What you are asked to do —
The reply should consist of one number, the count of lines below in which the word "SONAR" appears.

Provided material —
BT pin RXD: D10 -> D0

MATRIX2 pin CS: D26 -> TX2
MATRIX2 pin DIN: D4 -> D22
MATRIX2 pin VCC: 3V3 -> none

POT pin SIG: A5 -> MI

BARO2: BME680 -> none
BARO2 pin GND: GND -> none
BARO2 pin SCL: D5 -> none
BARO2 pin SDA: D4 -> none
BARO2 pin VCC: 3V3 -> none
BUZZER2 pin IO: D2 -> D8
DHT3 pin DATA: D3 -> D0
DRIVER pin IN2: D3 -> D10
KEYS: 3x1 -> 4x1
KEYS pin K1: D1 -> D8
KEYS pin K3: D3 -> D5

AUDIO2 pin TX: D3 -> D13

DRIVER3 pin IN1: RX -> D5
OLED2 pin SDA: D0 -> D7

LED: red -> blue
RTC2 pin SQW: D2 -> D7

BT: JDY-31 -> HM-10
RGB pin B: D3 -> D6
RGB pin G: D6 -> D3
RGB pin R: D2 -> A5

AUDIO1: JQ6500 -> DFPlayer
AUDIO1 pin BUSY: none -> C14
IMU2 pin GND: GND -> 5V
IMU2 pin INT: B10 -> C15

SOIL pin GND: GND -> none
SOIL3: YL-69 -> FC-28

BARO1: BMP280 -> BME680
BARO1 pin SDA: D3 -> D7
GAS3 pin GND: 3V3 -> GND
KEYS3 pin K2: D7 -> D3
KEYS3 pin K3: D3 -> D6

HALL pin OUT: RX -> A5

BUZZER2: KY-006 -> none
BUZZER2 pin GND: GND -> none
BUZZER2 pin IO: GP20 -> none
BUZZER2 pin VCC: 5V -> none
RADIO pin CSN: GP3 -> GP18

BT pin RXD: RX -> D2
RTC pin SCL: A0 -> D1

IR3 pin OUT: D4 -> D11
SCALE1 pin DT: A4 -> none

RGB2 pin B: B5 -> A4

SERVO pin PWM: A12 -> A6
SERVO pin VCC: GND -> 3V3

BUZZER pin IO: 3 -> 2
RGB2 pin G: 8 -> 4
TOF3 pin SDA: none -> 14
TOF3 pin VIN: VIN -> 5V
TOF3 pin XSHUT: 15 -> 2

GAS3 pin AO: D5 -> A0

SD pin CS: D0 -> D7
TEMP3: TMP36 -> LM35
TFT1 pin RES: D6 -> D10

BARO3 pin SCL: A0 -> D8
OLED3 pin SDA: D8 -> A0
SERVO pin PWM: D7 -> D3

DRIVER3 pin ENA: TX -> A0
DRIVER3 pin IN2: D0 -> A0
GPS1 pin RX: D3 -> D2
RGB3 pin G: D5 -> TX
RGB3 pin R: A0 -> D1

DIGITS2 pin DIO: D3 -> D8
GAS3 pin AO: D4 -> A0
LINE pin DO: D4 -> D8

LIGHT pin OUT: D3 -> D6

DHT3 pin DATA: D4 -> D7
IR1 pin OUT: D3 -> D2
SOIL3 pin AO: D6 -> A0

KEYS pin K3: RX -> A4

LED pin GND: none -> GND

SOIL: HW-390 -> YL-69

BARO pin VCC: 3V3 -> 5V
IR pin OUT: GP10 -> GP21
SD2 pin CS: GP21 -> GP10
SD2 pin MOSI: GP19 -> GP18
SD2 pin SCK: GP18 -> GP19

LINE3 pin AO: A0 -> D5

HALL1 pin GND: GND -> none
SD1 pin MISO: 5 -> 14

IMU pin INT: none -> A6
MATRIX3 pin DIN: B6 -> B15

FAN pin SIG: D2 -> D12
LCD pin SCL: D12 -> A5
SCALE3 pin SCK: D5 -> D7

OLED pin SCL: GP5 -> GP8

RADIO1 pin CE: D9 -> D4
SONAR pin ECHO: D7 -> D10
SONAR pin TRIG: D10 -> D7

Answer space —
2